**Entries provided**

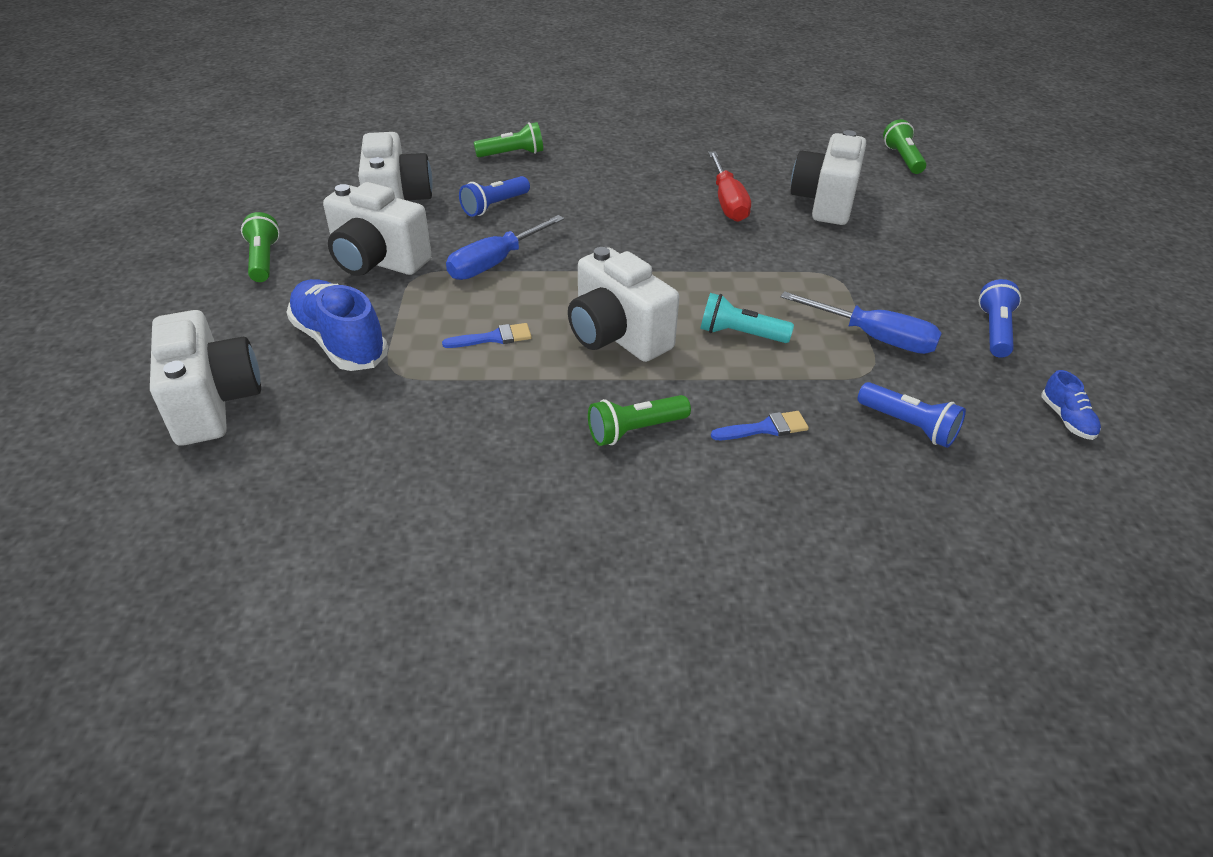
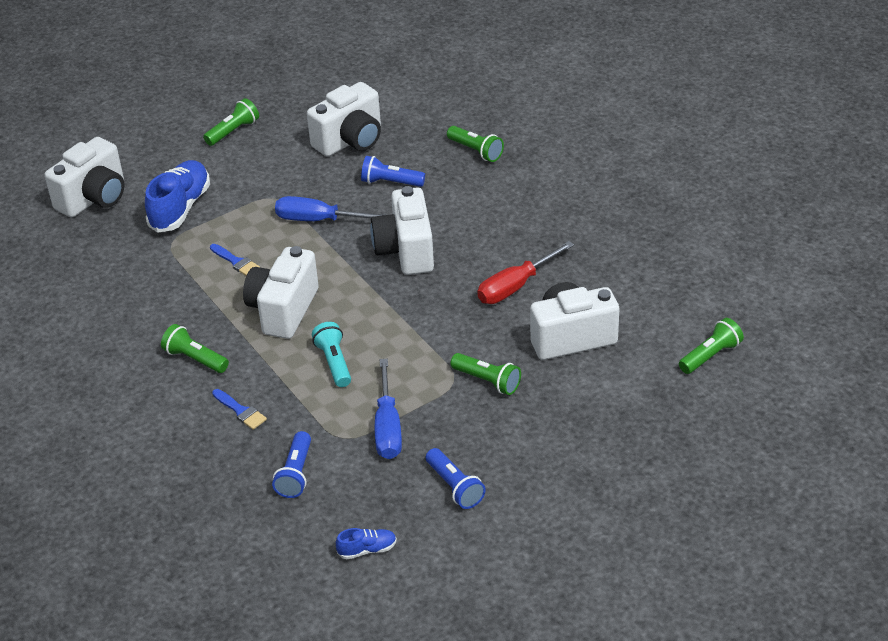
camera: 60 degrees right, 0 degrees up
white camera [323,182,432,276] -> white camera moved to [370,186,434,275]
blue flashlight [979,279,1022,358] -> blue flashlight turned 75 degrees clockwise [426,448,486,509]
blue shoe [1041,370,1101,440] -> blue shoe turned 150 degrees counterclockwise [336,528,397,559]
none -> green flashlight [450,353,521,395]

**Task**
Nothing but the pictures may be dropped; restate the material word for word.

**Exercise solution**
camera: 60 degrees right, 0 degrees up
white camera [323,182,432,276] -> white camera moved to [370,186,434,275]
blue flashlight [979,279,1022,358] -> blue flashlight turned 75 degrees clockwise [426,448,486,509]
blue shoe [1041,370,1101,440] -> blue shoe turned 150 degrees counterclockwise [336,528,397,559]
none -> green flashlight [450,353,521,395]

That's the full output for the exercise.